PROVIDED MATERIAL =
···
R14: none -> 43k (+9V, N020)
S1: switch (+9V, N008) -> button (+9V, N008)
···
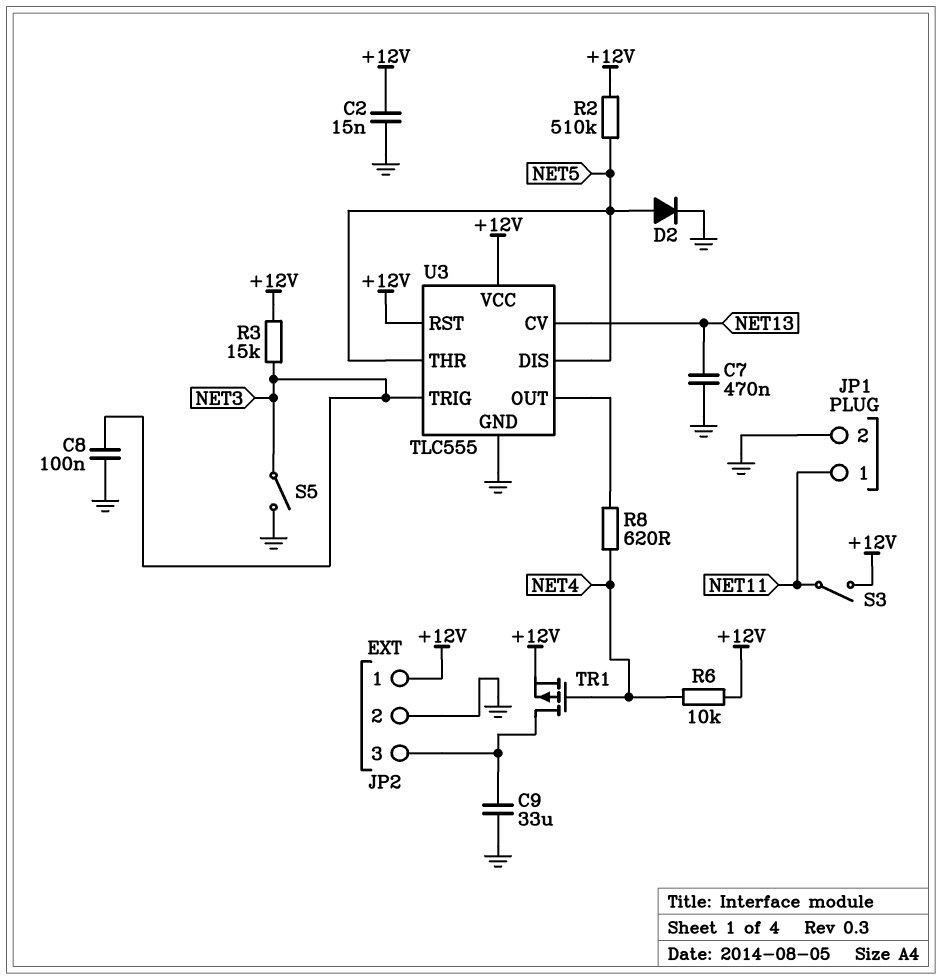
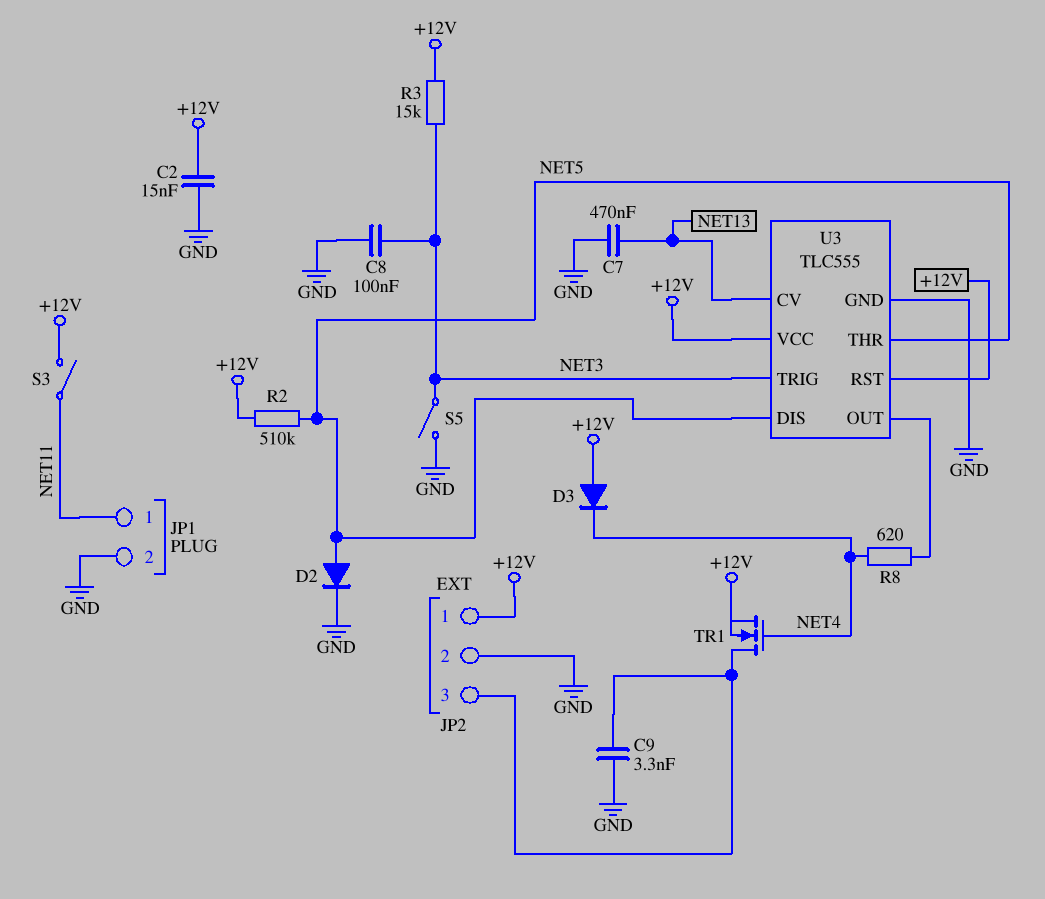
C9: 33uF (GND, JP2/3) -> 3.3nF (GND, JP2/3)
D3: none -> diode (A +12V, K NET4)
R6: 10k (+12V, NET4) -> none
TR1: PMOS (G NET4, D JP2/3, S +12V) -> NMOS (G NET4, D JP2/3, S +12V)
···
WHAT YOU SHOULD DO =
Copy the records above exactly, beginning at the line that contains "C9: 33uF (GND, JP2/3) -> 3.3nF (GND, JP2/3)" and stopping after the line that contains "TR1: PMOS (G".

SOLUTION TO THIS TASK =
C9: 33uF (GND, JP2/3) -> 3.3nF (GND, JP2/3)
D3: none -> diode (A +12V, K NET4)
R6: 10k (+12V, NET4) -> none
TR1: PMOS (G NET4, D JP2/3, S +12V) -> NMOS (G NET4, D JP2/3, S +12V)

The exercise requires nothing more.